=== INSTRUCTIONS FOR THE TASK ===
Across the entries below, how many lines include "moved"? Give the number and nothing else.

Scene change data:
[Start of section]

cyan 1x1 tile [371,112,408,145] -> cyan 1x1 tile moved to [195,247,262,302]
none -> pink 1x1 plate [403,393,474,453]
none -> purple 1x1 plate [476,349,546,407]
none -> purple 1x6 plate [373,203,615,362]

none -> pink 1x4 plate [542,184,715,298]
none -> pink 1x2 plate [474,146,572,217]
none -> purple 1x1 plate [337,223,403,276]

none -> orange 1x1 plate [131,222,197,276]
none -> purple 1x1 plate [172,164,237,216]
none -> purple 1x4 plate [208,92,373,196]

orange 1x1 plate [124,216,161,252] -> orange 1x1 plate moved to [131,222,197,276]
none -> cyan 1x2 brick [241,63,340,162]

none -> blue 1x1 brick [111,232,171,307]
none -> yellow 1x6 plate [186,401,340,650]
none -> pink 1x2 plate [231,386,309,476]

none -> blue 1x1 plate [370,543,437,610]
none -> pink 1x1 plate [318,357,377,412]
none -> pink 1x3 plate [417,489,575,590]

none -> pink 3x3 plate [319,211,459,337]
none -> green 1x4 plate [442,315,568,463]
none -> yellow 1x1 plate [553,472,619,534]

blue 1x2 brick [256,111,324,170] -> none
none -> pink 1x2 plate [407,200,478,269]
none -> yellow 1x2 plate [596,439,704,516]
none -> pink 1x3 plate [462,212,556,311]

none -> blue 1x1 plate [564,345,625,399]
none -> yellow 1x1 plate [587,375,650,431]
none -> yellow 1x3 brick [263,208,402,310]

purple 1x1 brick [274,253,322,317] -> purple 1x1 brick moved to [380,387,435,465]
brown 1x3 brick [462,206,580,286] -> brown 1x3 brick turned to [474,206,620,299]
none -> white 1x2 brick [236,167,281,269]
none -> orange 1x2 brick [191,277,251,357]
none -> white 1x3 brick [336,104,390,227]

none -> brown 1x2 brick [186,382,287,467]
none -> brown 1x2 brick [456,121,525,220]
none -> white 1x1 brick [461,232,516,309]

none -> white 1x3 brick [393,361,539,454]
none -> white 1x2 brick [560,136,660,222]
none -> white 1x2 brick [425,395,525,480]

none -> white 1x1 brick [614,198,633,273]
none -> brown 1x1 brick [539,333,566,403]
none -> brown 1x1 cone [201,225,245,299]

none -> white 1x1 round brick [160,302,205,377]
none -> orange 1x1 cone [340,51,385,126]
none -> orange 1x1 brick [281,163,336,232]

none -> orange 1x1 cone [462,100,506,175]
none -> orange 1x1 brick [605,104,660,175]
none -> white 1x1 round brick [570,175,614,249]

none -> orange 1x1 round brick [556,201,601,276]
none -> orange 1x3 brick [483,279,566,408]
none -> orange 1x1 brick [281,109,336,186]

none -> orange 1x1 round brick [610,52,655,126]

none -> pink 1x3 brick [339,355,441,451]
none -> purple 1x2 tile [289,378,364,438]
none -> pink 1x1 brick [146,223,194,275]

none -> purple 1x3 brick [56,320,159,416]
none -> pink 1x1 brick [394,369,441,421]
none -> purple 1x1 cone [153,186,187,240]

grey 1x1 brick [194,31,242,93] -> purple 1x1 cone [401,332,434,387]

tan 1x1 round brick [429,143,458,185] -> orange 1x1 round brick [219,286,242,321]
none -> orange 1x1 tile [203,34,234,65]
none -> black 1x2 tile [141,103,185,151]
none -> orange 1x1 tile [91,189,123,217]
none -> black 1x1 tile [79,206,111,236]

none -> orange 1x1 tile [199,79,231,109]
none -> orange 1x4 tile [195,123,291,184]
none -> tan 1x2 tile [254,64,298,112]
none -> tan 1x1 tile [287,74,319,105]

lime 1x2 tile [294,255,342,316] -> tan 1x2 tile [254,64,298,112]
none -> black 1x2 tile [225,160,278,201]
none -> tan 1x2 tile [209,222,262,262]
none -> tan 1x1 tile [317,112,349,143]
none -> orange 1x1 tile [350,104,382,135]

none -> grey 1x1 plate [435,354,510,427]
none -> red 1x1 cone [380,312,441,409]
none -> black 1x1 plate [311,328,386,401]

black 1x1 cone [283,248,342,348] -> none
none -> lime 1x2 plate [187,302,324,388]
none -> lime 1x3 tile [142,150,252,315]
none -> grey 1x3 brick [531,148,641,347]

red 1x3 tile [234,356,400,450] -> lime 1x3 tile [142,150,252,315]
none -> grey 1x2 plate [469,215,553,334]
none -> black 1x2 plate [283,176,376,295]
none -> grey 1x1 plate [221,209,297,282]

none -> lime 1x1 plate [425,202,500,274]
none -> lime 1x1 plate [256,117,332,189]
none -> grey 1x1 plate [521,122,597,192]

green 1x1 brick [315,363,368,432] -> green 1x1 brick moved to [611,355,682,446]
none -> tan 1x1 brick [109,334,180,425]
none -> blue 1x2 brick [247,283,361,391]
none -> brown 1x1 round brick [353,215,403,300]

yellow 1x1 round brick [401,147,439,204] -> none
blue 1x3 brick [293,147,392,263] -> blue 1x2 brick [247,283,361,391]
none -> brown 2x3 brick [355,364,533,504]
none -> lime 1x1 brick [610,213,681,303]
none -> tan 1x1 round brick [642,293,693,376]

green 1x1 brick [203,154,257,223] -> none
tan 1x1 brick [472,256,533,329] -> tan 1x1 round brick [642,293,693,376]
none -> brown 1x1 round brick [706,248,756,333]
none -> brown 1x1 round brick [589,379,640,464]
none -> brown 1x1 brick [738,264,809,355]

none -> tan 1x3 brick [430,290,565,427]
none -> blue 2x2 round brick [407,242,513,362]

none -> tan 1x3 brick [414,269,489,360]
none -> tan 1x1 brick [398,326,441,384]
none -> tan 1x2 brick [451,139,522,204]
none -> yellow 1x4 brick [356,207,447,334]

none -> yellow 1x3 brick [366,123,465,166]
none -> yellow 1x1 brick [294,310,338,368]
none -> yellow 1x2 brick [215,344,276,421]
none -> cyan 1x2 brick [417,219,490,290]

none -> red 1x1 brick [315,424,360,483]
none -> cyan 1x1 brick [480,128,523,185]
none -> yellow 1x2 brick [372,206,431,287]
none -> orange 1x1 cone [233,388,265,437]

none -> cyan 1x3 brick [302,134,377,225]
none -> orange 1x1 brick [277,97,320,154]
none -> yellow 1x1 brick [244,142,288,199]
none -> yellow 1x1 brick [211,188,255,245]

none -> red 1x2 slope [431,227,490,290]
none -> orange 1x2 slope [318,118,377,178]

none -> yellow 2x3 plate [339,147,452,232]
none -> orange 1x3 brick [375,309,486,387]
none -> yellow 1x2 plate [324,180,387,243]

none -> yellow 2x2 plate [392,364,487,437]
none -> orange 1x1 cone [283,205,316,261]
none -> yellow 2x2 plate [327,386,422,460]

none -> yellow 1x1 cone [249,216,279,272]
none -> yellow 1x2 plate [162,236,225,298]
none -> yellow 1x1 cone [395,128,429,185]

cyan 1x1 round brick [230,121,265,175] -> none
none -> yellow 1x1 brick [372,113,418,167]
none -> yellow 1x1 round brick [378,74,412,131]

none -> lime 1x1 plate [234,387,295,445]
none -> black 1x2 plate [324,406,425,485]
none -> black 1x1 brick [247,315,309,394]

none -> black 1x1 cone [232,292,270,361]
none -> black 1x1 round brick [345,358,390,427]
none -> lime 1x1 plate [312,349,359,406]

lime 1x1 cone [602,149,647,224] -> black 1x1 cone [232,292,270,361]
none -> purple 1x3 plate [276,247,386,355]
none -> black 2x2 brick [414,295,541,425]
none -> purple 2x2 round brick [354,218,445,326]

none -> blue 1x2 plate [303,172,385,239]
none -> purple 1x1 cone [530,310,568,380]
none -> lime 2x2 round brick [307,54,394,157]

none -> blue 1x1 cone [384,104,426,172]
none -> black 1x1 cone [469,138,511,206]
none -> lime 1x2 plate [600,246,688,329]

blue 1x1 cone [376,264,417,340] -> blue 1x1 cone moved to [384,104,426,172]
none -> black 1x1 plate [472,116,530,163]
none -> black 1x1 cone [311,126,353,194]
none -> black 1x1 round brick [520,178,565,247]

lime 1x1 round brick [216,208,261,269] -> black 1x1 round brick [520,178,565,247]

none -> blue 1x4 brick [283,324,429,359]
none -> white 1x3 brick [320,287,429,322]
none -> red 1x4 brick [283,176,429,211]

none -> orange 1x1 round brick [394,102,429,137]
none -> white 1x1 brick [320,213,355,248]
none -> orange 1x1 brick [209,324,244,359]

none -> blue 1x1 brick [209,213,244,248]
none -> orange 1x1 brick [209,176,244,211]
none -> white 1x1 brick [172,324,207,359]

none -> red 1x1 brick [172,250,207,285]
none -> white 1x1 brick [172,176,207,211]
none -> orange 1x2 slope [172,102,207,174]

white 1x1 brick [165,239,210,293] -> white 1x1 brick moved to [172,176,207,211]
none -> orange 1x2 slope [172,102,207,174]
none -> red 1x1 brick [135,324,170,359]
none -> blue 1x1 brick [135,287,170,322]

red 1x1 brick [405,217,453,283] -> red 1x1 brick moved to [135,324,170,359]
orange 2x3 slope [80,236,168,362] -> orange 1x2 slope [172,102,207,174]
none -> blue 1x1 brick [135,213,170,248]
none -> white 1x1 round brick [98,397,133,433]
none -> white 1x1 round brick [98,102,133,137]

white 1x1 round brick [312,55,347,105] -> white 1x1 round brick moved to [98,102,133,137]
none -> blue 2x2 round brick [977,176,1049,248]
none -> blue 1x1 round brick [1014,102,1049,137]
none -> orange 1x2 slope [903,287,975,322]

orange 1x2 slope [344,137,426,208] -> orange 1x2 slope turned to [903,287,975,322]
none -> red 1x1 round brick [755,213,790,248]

[End of section]

=== TASK ANSWER ===
8